* Directions for this task: Looking through the data below, work out how many lines have the word "green". Reply with that number only.

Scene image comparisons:

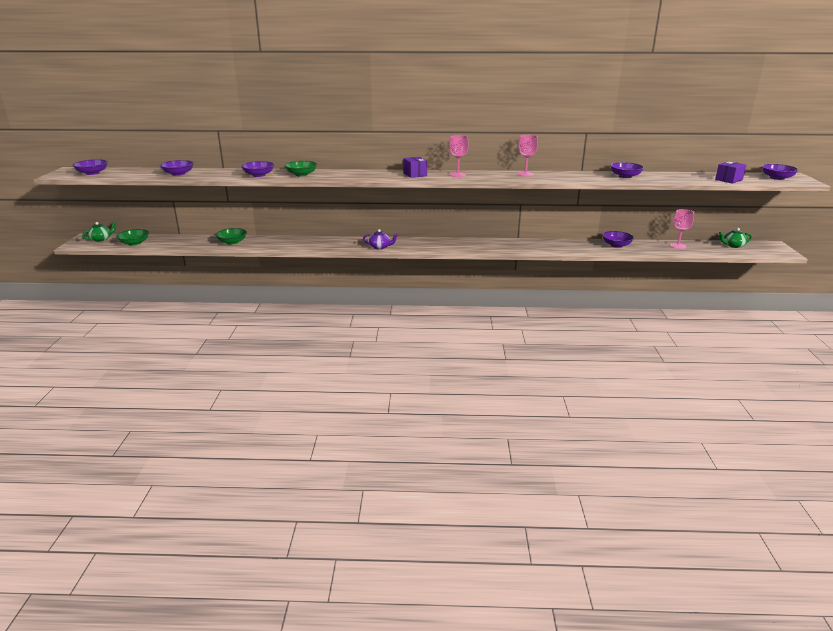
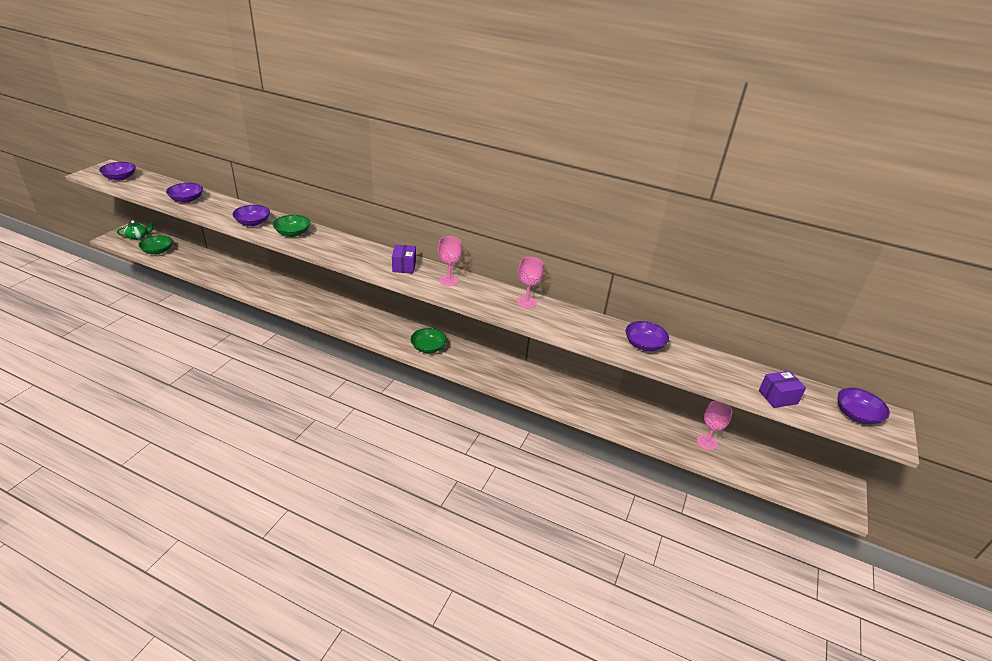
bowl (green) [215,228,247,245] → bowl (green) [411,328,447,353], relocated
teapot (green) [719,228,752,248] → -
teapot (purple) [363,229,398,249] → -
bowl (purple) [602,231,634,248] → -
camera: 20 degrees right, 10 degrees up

* Task solution: 2